Records from a collection →
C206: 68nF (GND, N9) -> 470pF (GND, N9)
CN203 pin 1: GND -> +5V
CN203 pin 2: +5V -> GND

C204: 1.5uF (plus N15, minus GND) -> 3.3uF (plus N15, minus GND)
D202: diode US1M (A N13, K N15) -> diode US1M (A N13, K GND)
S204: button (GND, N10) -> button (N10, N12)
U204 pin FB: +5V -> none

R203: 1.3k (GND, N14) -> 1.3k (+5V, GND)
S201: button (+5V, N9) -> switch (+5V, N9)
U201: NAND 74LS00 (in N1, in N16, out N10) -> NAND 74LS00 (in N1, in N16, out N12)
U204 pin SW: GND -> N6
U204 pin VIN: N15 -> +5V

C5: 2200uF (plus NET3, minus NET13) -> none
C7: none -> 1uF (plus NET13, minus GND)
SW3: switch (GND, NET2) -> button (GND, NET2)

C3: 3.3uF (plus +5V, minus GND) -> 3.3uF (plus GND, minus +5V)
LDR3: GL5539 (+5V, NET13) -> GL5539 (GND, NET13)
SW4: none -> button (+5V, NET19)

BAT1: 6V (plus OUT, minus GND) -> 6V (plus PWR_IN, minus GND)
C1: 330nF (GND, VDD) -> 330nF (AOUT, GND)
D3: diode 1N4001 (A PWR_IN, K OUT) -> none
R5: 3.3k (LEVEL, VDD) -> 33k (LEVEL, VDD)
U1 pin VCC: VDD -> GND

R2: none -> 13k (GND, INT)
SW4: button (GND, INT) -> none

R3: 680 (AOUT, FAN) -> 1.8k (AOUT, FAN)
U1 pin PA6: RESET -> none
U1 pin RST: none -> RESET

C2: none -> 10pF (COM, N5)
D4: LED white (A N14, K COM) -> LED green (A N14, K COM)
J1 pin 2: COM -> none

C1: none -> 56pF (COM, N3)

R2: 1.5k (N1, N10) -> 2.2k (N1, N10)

Your instructions →
Output, from the data above, the lines from the line with "CN203 pin 1: GND -> +5V" to the line with "U204 pin FB: +5V -> none" exactly as they stand, both ends included and nothing else.

Result of the task →
CN203 pin 1: GND -> +5V
CN203 pin 2: +5V -> GND

C204: 1.5uF (plus N15, minus GND) -> 3.3uF (plus N15, minus GND)
D202: diode US1M (A N13, K N15) -> diode US1M (A N13, K GND)
S204: button (GND, N10) -> button (N10, N12)
U204 pin FB: +5V -> none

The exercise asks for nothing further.